**Problem**
Word for word, restate the lines of the listing from the one that holds "grey plane: 2 -> 0" through the very last line, and nothing more.

**Record extracts**
· · · · · · ·

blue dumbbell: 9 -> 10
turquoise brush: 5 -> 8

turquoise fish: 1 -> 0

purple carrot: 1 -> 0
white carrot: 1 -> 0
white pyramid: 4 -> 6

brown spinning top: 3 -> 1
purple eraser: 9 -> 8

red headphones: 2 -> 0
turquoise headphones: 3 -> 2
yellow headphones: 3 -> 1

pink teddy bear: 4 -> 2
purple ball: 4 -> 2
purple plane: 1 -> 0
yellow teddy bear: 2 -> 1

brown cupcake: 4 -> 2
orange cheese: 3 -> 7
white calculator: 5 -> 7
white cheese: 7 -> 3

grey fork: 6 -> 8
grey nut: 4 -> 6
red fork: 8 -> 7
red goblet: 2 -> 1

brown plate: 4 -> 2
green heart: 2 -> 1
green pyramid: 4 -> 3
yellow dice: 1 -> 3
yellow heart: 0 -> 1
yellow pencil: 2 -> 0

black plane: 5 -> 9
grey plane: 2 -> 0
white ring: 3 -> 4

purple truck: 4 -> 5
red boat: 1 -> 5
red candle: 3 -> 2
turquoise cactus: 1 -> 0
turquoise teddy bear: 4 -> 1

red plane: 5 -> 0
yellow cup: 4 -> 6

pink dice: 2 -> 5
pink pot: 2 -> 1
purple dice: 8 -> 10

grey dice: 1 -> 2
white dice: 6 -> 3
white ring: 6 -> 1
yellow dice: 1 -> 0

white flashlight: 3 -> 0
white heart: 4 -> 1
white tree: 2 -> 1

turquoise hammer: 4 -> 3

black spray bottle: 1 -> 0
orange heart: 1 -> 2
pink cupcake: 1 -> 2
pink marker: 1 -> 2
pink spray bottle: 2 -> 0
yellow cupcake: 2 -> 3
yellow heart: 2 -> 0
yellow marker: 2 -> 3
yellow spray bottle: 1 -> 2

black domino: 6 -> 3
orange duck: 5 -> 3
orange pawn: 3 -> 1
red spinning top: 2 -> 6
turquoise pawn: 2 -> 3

· · · · · · ·

**Response box**
grey plane: 2 -> 0
white ring: 3 -> 4

purple truck: 4 -> 5
red boat: 1 -> 5
red candle: 3 -> 2
turquoise cactus: 1 -> 0
turquoise teddy bear: 4 -> 1

red plane: 5 -> 0
yellow cup: 4 -> 6

pink dice: 2 -> 5
pink pot: 2 -> 1
purple dice: 8 -> 10

grey dice: 1 -> 2
white dice: 6 -> 3
white ring: 6 -> 1
yellow dice: 1 -> 0

white flashlight: 3 -> 0
white heart: 4 -> 1
white tree: 2 -> 1

turquoise hammer: 4 -> 3

black spray bottle: 1 -> 0
orange heart: 1 -> 2
pink cupcake: 1 -> 2
pink marker: 1 -> 2
pink spray bottle: 2 -> 0
yellow cupcake: 2 -> 3
yellow heart: 2 -> 0
yellow marker: 2 -> 3
yellow spray bottle: 1 -> 2

black domino: 6 -> 3
orange duck: 5 -> 3
orange pawn: 3 -> 1
red spinning top: 2 -> 6
turquoise pawn: 2 -> 3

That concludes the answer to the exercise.